Every entry should come back exactly as written, minus the pictures.

─── Available data

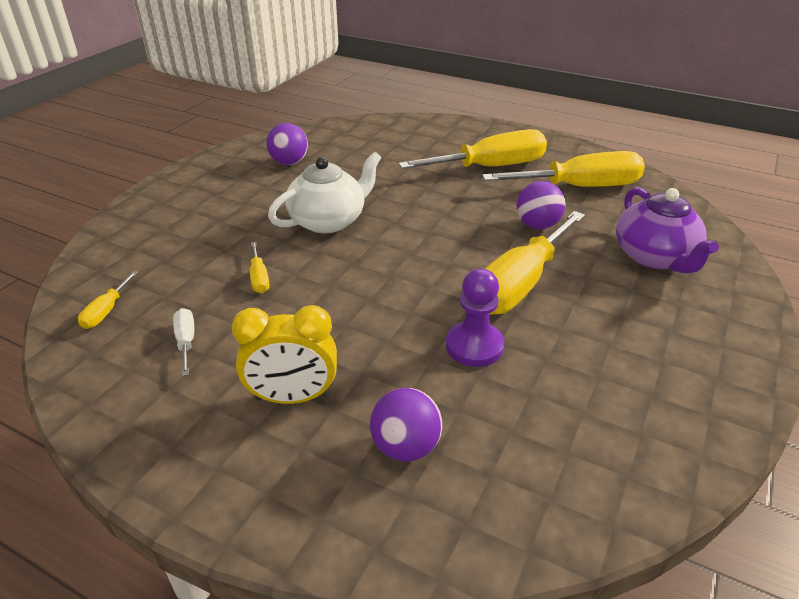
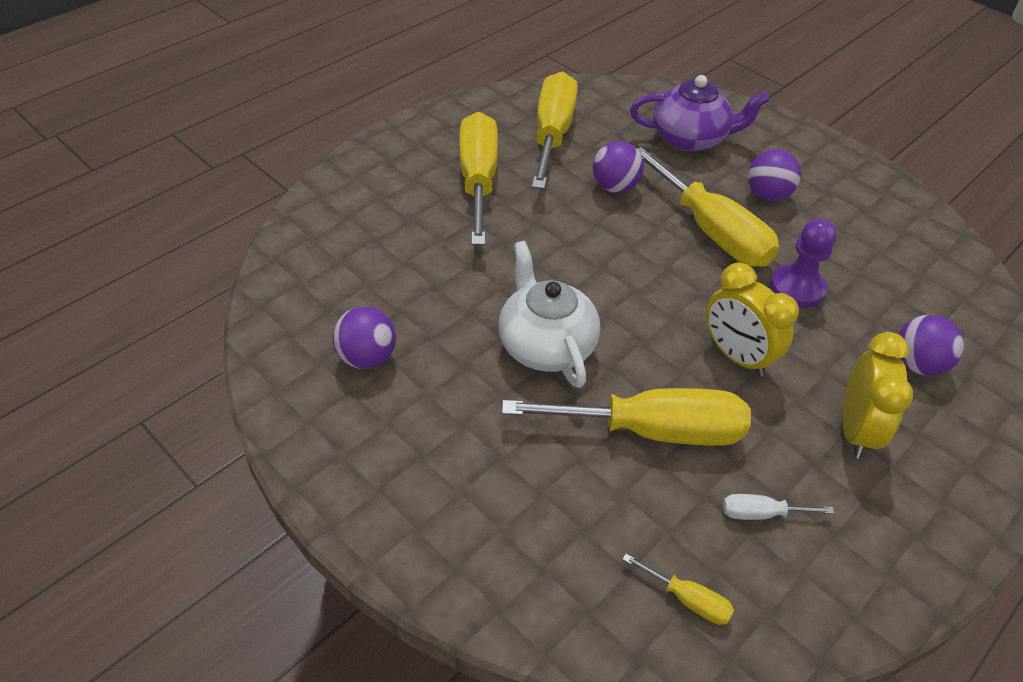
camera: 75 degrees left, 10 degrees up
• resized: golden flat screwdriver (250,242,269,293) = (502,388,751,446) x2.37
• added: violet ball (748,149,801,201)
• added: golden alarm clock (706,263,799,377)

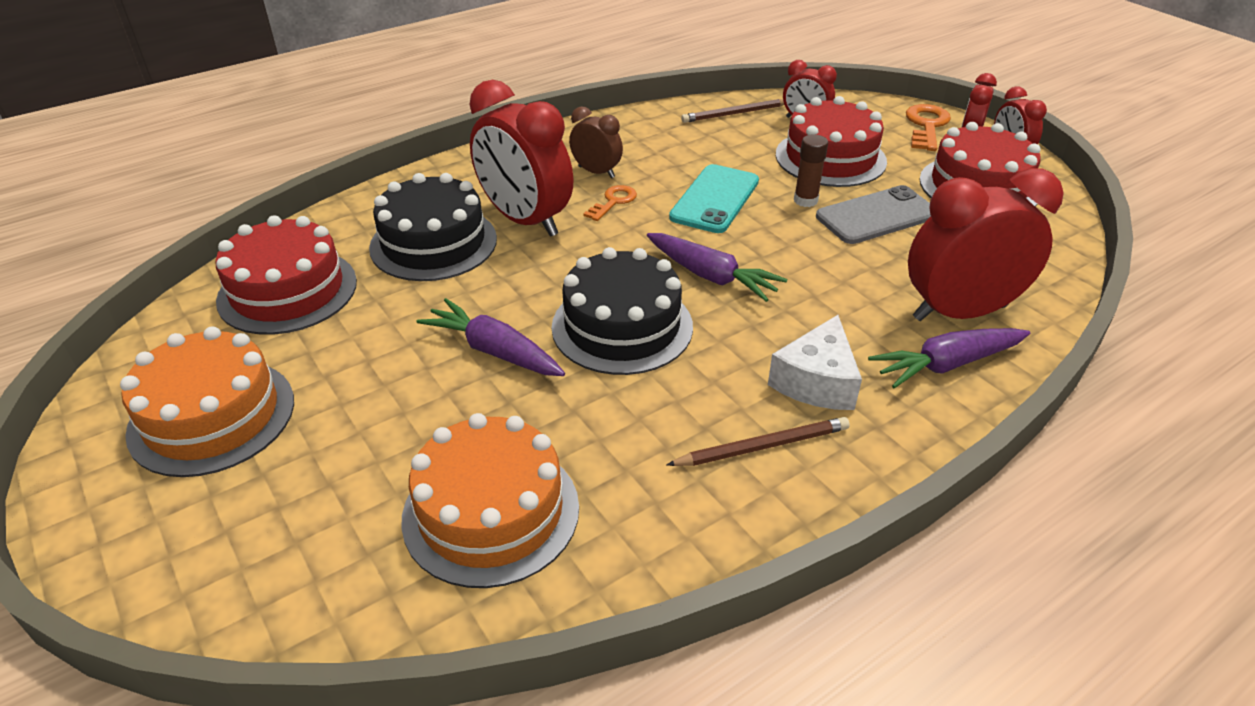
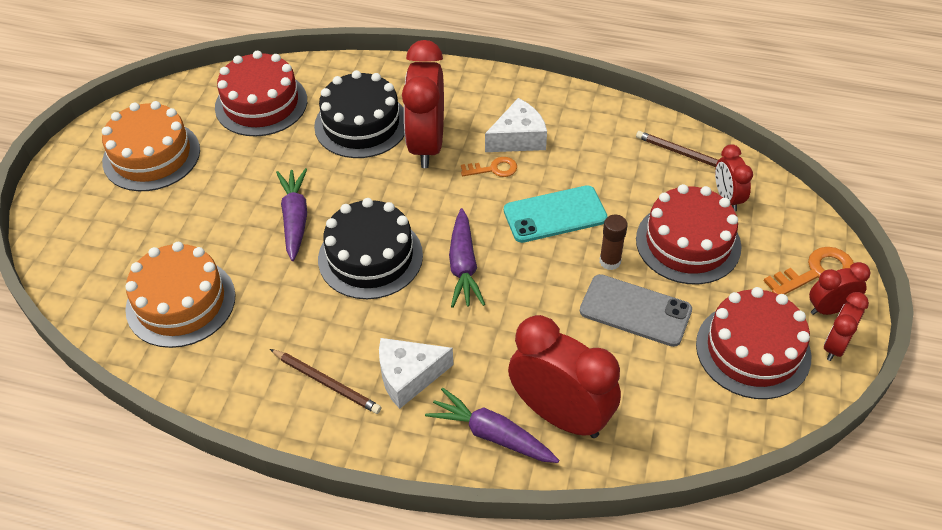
camera: 50 degrees right, 10 degrees up
• replaced: dark brown alarm clock (569,106,623,178) to pure white cheese wedge (485,98,547,152)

──────

Response box:
camera: 75 degrees left, 10 degrees up
• resized: golden flat screwdriver (250,242,269,293) = (502,388,751,446) x2.37
• added: violet ball (748,149,801,201)
• added: golden alarm clock (706,263,799,377)

camera: 50 degrees right, 10 degrees up
• replaced: dark brown alarm clock (569,106,623,178) to pure white cheese wedge (485,98,547,152)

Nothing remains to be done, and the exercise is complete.